_Exercise objective_. Set down the full listing below word for word; pictures stay out of the copy.

_Record set_.
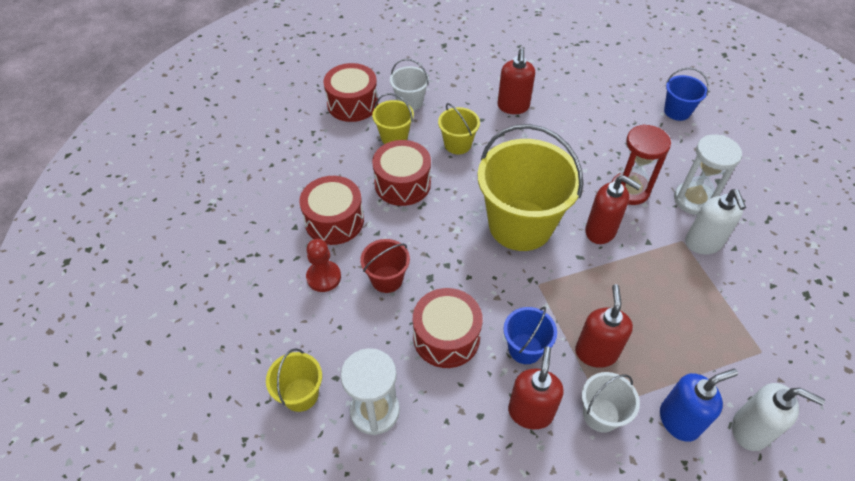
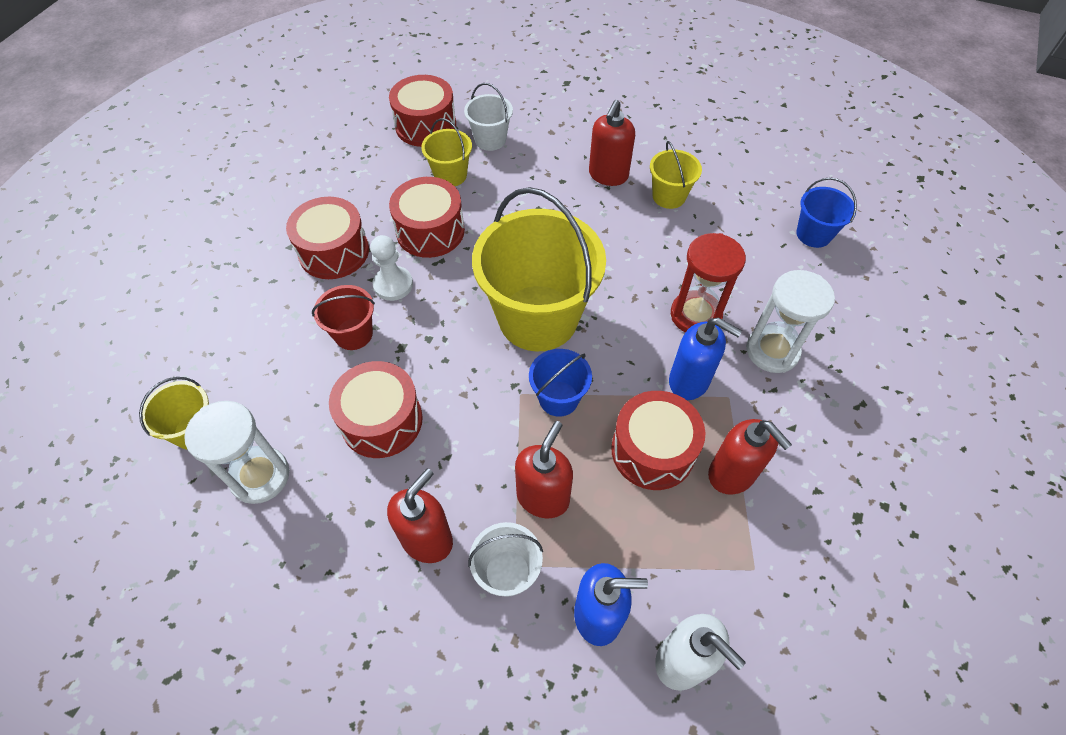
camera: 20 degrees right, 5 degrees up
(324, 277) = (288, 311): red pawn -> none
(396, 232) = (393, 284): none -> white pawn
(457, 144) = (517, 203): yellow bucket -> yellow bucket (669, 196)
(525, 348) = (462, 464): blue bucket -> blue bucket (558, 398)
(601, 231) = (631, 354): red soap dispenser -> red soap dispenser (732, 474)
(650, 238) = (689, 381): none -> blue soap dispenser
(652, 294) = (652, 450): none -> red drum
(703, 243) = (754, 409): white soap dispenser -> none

_Worked solution_.
camera: 20 degrees right, 5 degrees up
(324, 277) = (288, 311): red pawn -> none
(396, 232) = (393, 284): none -> white pawn
(457, 144) = (517, 203): yellow bucket -> yellow bucket (669, 196)
(525, 348) = (462, 464): blue bucket -> blue bucket (558, 398)
(601, 231) = (631, 354): red soap dispenser -> red soap dispenser (732, 474)
(650, 238) = (689, 381): none -> blue soap dispenser
(652, 294) = (652, 450): none -> red drum
(703, 243) = (754, 409): white soap dispenser -> none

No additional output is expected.